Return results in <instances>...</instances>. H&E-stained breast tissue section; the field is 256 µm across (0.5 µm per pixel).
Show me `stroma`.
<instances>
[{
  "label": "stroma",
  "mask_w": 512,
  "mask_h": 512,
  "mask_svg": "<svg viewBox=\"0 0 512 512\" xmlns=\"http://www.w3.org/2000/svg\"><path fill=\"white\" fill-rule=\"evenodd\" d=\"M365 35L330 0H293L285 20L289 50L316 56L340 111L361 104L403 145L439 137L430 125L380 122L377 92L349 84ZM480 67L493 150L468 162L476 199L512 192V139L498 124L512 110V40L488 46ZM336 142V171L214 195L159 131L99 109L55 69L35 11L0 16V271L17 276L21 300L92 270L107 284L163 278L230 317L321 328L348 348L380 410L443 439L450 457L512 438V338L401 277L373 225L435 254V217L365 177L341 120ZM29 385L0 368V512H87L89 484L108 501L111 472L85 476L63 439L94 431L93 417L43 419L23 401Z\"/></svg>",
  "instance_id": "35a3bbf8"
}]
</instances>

------------------------------------------------------------------------

| DESCRIPTION OF THE TASK |
Return all the data exactly as given.

| ANSWER IN FULL |
Return results in <instances>...</instances>. H&E-stained breast tissue section; the field is 256 µm across (0.5 µm per pixel).
Show me `stroma`.
<instances>
[{
  "label": "stroma",
  "mask_w": 512,
  "mask_h": 512,
  "mask_svg": "<svg viewBox=\"0 0 512 512\" xmlns=\"http://www.w3.org/2000/svg\"><path fill=\"white\" fill-rule=\"evenodd\" d=\"M365 35L330 0H293L285 20L289 50L316 56L340 111L361 104L403 145L439 137L430 125L380 122L377 92L349 84ZM480 67L493 150L468 162L476 199L512 192V139L498 124L512 110V40L488 46ZM336 142V171L214 195L159 131L99 109L55 69L35 11L0 16V271L17 276L21 300L92 270L107 284L163 278L230 317L321 328L348 348L380 410L443 439L450 457L512 438V338L401 277L373 225L435 254V217L365 177L341 120ZM29 385L0 368V512H87L89 484L108 501L111 472L85 476L63 439L94 431L93 417L43 419L23 401Z\"/></svg>",
  "instance_id": "35a3bbf8"
}]
</instances>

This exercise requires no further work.